[[ Recorded data open ]]

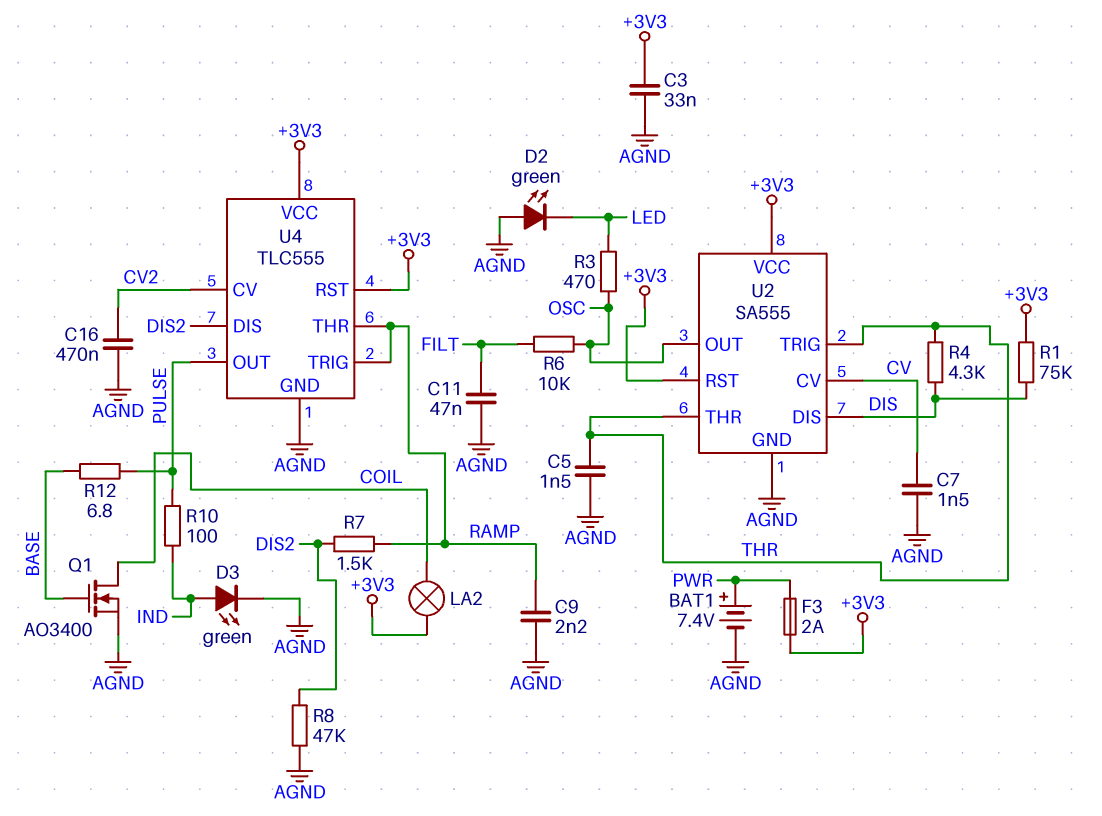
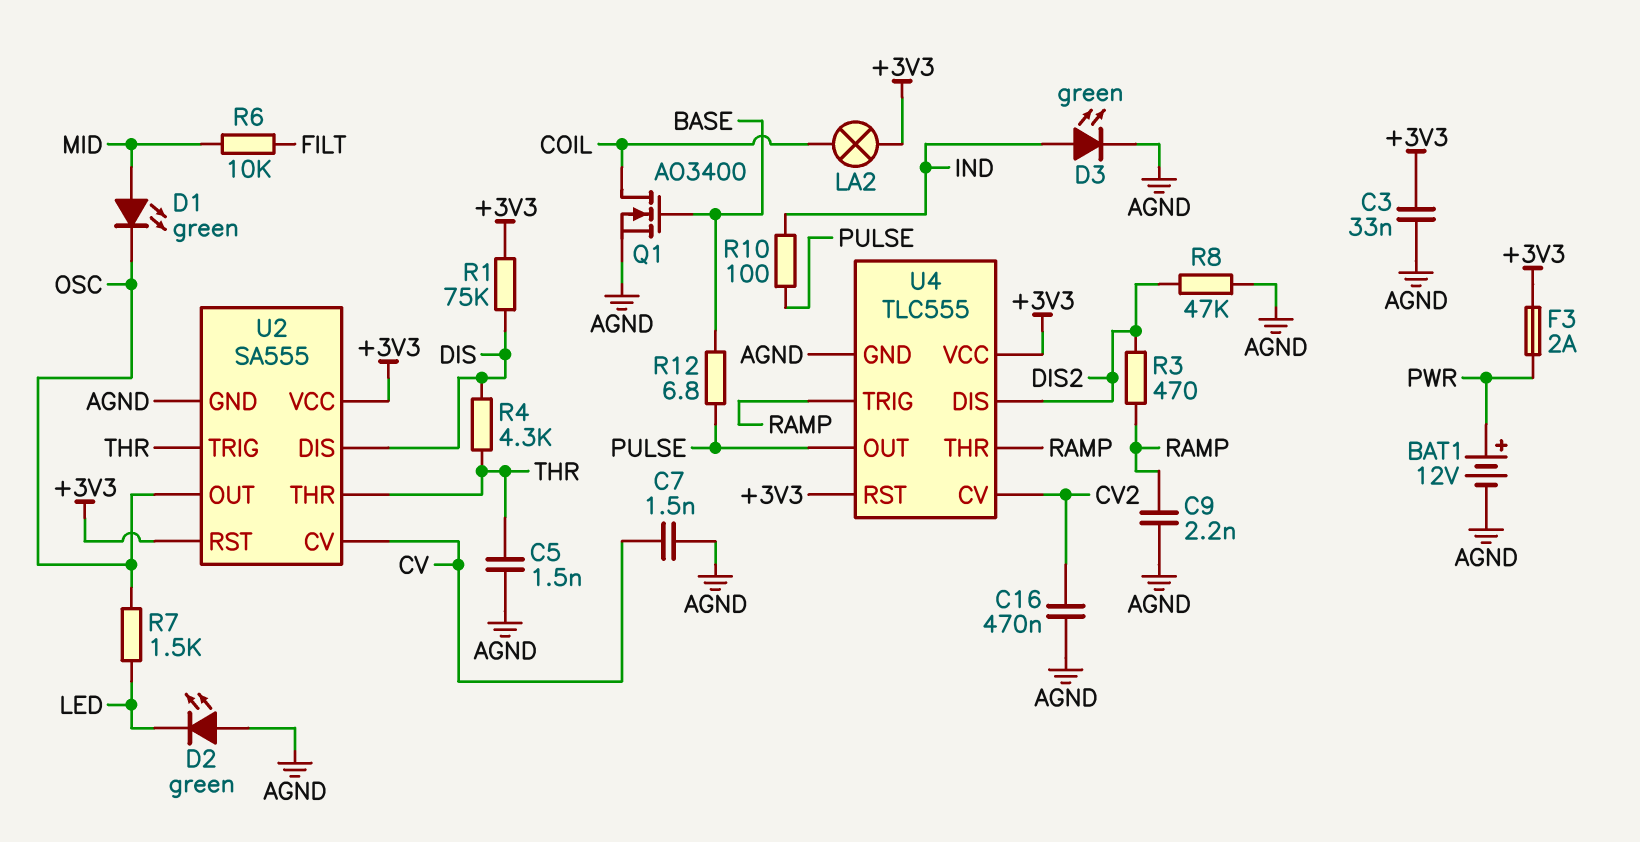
BAT1: 7.4V (plus PWR, minus AGND) -> 12V (plus PWR, minus AGND)
C11: 47nF (AGND, FILT) -> none
D1: none -> LED green (A MID, K OSC)
R3: 470 (LED, OSC) -> 470 (DIS2, RAMP)
R6: 10k (FILT, OSC) -> 10k (FILT, MID)
R7: 1.5k (DIS2, RAMP) -> 1.5k (LED, OSC)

[[ Recorded data closed ]]

### What to work on
Pull each line holding "none" out of the listing.

### Exercise result
C11: 47nF (AGND, FILT) -> none
D1: none -> LED green (A MID, K OSC)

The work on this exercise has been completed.